## CONSIGNE
Repérez dans les données ci-dessous toutes les lignes qui contiennent la chaîne « shortInstrumentName » et recopiez-les intégralement. La casse doit être respectée.

## DONNÉES EXTRAITES
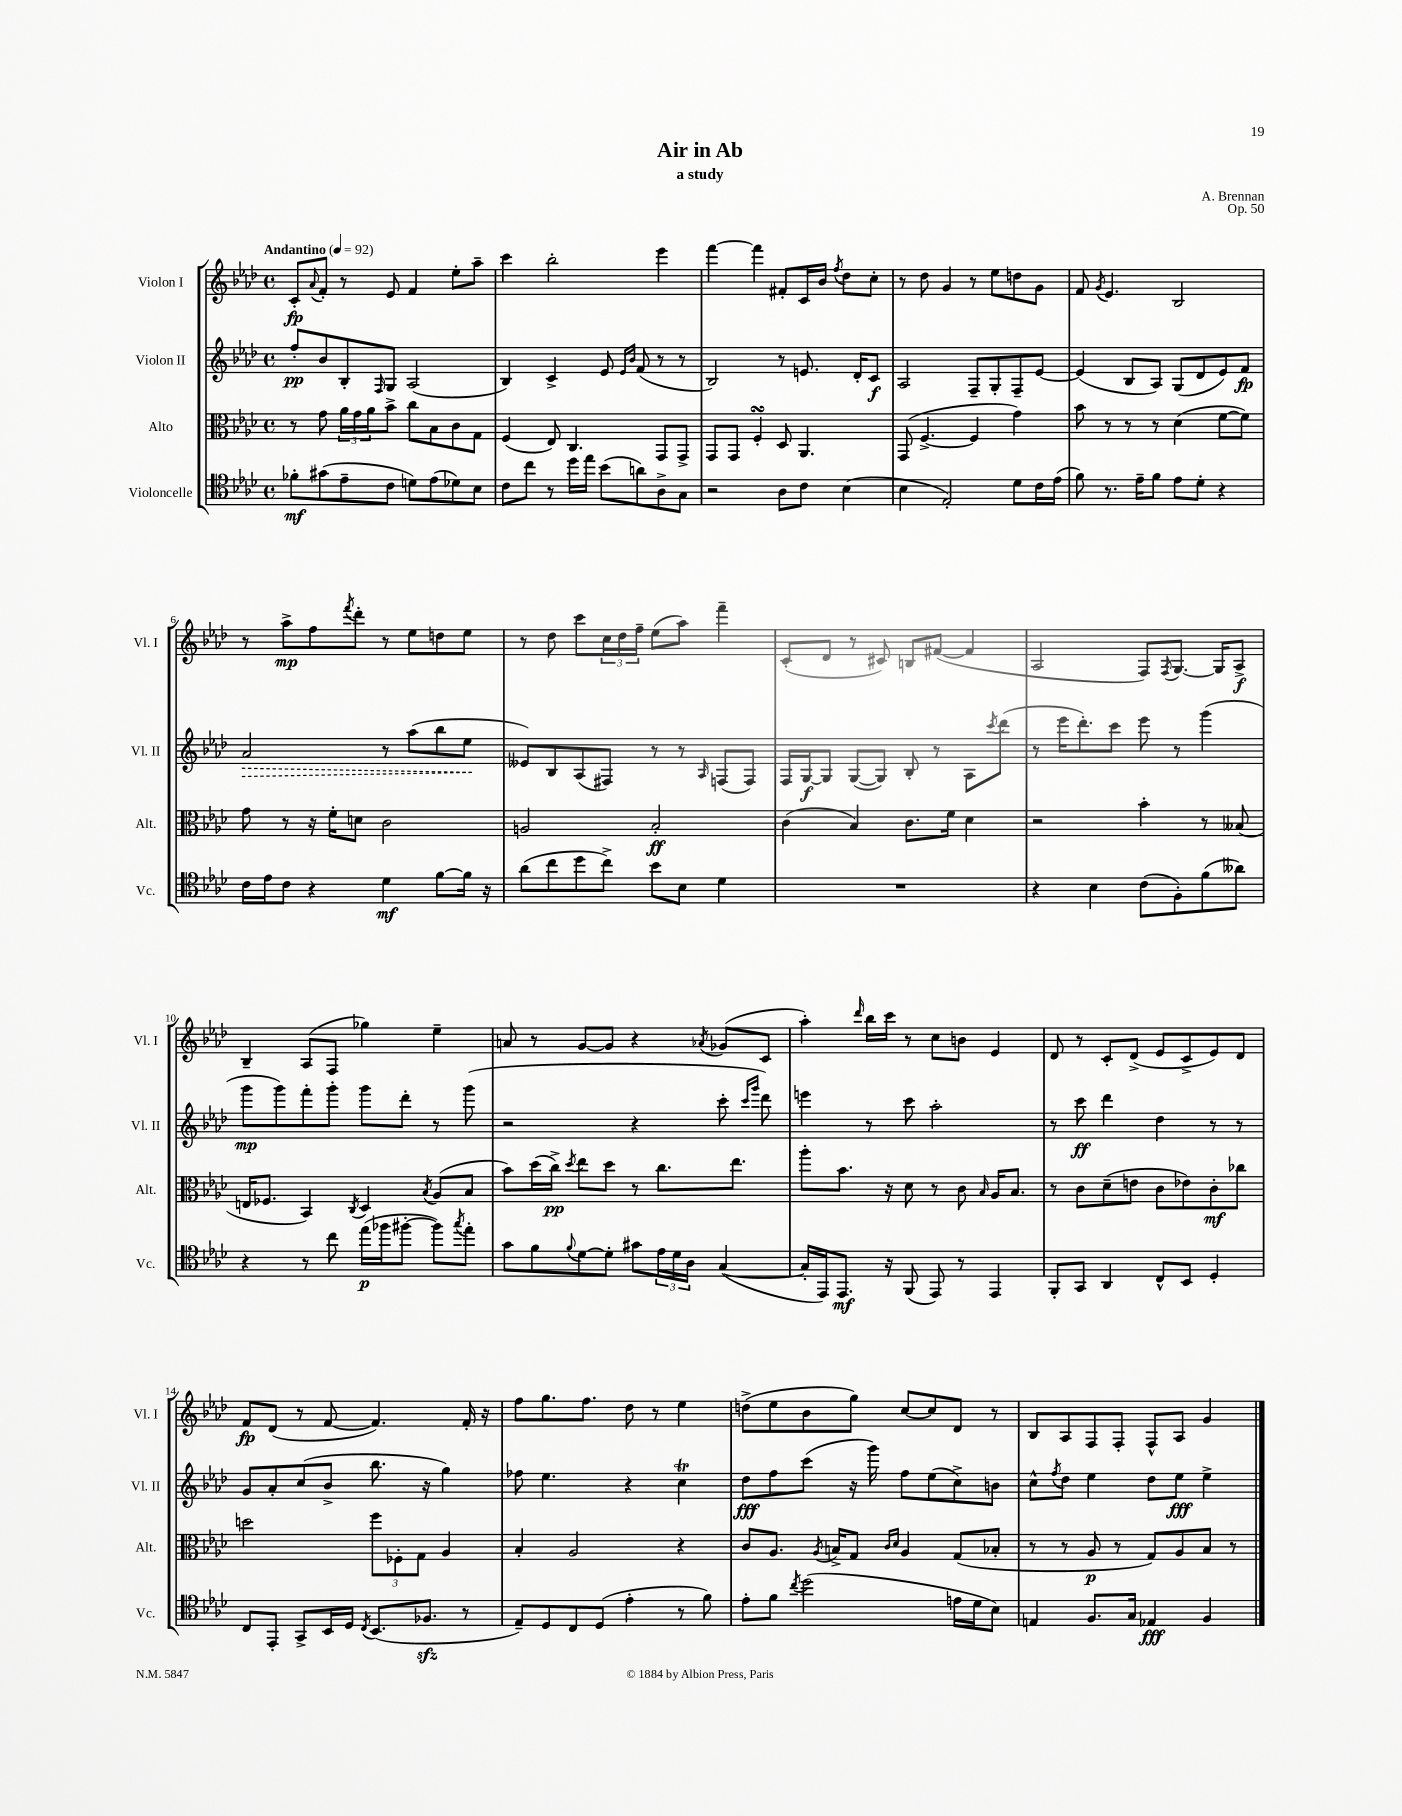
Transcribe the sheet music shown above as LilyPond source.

\header { title = "Air in Ab" composer = "A. Brennan" subtitle = "a study" opus = "Op. 50" }
<<
\new StaffGroup <<
\new Staff = "s0" \with { instrumentName = "Violon I" shortInstrumentName = "Vl. I" } {
    \clef treble \key aes \major \defaultTimeSignature \time 4/4 \tempo "Andantino" 4 = 92
    c'8-.\fp \appoggiatura { aes'8 } f'8-. r8 ees'8 f'4 ees''8-. aes''8-- |
    c'''4 bes''2-. ees'''4 |
    f'''4~ f'''4 fis'8-. c'16 bes'16 \acciaccatura { f''8 } des''8 c''8-. |
    r8 des''8 g'4 r8 ees''8 d''8 g'8 |
    f'8 \acciaccatura { g'8 } ees'4. bes2 |
    r8 aes''8->\mp f''8 \acciaccatura { f'''8 } des'''8-. r8 ees''8 d''8 ees''8 |
    r8 des''8 c'''8 \tuplet 3/2 { c''16 des''16 f''16-- } ees''8( aes''8) f'''4-- |
    c'8-.( des'8 r8 cis'8) b8 fis'8~( fis'4 |
    aes2 f8) \acciaccatura { f8 } g8.~ g16 aes8->\f |
    bes4-- aes8( f8 ges''4) ees''4-- |
    a'8 r8 g'8~ g'8 r4 \acciaccatura { aes'8 } ges'8( c'8 |
    aes''4-.) \grace { des'''16 } bes''16 c'''16 r8 c''8 b'8 ees'4 |
    des'8 r8 c'8-. des'8->( ees'8 c'8-> ees'8) des'8 |
    f'8\fp des'8( r8 f'8~ f'4.) f'16-. r16 |
    f''8 g''8. f''8. des''8 r8 ees''4 |
    d''8->( ees''8 bes'8 g''8) c''8~ c''8 des'8 r8 |
    bes8 aes8 f8 f8-. f8-^ aes8 g'4 \bar "|." |
}
\new Staff = "s1" \with { instrumentName = "Violon II" shortInstrumentName = "Vl. II" } {
    \clef treble \key aes \major \defaultTimeSignature \time 4/4
    f''8-.\pp bes'8 bes8-. \grace { f16 } g8 aes2( |
    bes4) c'4-> ees'8 \grace { ees'16 bes'16 } f'8( r8 r8 |
    bes2) r8 e'8. des'16-. c'8\f |
    aes2 f8-- g8-. f8-- ees'8~ |
    ees'4( bes8 aes8) g8( des'8 ees'8) f'8\fp |
    \once \override Hairpin.style = #'dashed-line aes'2\> r8 aes''8( bes''8 ees''8\! |
    eeses'8) bes8 aes8( fis8) r8 r8 \grace { aes16 } f8( f8) |
    f16 g16~\f g8 g8~( g8) bes8-. r8 aes8 \acciaccatura { c'''8 } des'''8( |
    r8 ees'''16 des'''8.-.) c'''8 ees'''8 r8 g'''4( |
    g'''8\mp g'''8) f'''8-. g'''8-. g'''8 des'''8-. r8 g'''8( |
    r2 r4 c'''8-. \grace { c'''16 g'''16 } des'''8) |
    e'''4 r8 c'''8 aes''2-. |
    r8 c'''8\ff des'''4 des''4 r8 r8 |
    g'8 aes'8-. c''8( bes'8-> bes''8. r16 g''4) |
    fes''8 ees''4. r4 c''4\trill |
    des''8\fff f''8 c'''8( r16 g'''16) f''8 ees''8( c''8->) b'8 |
    c''8-^ \acciaccatura { f''8 } des''8 ees''4 des''8 ees''8\fff ees''4-> \bar "|." |
}
\new Staff = "s2" \with { instrumentName = "Alto" shortInstrumentName = "Alt." } {
    \clef alto \key aes \major \defaultTimeSignature \time 4/4
    r8 g'8 \tuplet 3/2 { aes'16 g'16 aes'16 } bes'8-> c''8 bes8 c'8 g8 |
    f4( ees8) c4. g,8 g,8-> |
    g,8 g,8 f4-.\turn des8 aes,4. |
    g,8( f4.~-> f4 g'4) |
    bes'8 r8 r8 r8 des'4( f'8~ f'8) |
    g'8 r8 r16 f'16-. d'8 c'2 |
    a2 bes2-.\ff |
    c'4( bes4) c'8. f'16 des'4 |
    r2 bes'4-. r8 beses8( |
    e16 fes8. bes,4) \acciaccatura { c8 } des4 \acciaccatura { bes8 } aes8( bes8 |
    bes'8) des''16( c''16->\pp) \acciaccatura { des''8 } ees''8 des''8 r8 c''8. ees''8. |
    aes''8-. bes'8. r16 des'8 r8 c'8 \grace { bes16 } aes16 bes8. |
    r8 c'8 des'8--( e'8 c'8 ees'8) c'8-.\mf ces''8 |
    d''2 \tuplet 3/2 { f''8 fes8-. g8 } aes4 |
    bes4-. aes2 r4 |
    c'8 aes8. \acciaccatura { aes8 } b16-> g8 \grace { c'16 des'16 } aes4 g8( bes8-. |
    r8 r8 aes8\p r8 g8) aes8 bes8 r8 \bar "|." |
}
\new Staff = "s3" \with { instrumentName = "Violoncelle" shortInstrumentName = "Vc." } {
    \clef tenor \key aes \major \defaultTimeSignature \time 4/4
    fes'8-.\mf gis'8( ees'8-- c'8 d'8) ees'8( des'8) bes8 |
    c'8 c''8 r8 des''16 ees''16 bes'8( a'8) aes8-> g8 |
    r2 aes8 c'8 bes4( |
    bes4 ees2-.) des'8 c'16 ees'16( |
    f'8) r8. ees'16-- f'8 ees'8 des'8-. r4 |
    c'16 ees'16 c'8 r4 des'4\mf f'8~ f'16 r16 |
    aes'8( c''8 des''8 c''8->) bes'8 bes8 des'4 |
    R1 |
    r4 bes4 c'8( f8-.) f'8( aeses'8) |
    r4 r8 c''8 ees''16\p( fes''16 fis''8~-. fis''8) \acciaccatura { g''8 } ees''8-. |
    g'8 f'8 \appoggiatura { f'8 } des'8~ des'8-. gis'8 \tuplet 3/2 { ees'16 des'16 aes16 } g4~( |
    g16-. ees,16) ees,8.\mf r16 f,8( ees,8) r8 ees,4 |
    f,8-. g,8 aes,4 c8-^ bes,8 des4-. |
    c8 ees,8-. g,8-> bes,16 des16 \acciaccatura { c8 } bes,8.( fes8.\sfz r8 |
    ees8--) des8 c8 des8( ees'4-. r8 f'8) |
    ees'8-. f'8 \acciaccatura { c''8 } des''2( e'16 des'16 bes8) |
    e4 f8. g16 ees4\fff f4 \bar "|." |
}
>>
>>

## RÉSULTAT
\new Staff = "s0" \with { instrumentName = "Violon I" shortInstrumentName = "Vl. I" } {
\new Staff = "s1" \with { instrumentName = "Violon II" shortInstrumentName = "Vl. II" } {
\new Staff = "s2" \with { instrumentName = "Alto" shortInstrumentName = "Alt." } {
\new Staff = "s3" \with { instrumentName = "Violoncelle" shortInstrumentName = "Vc." } {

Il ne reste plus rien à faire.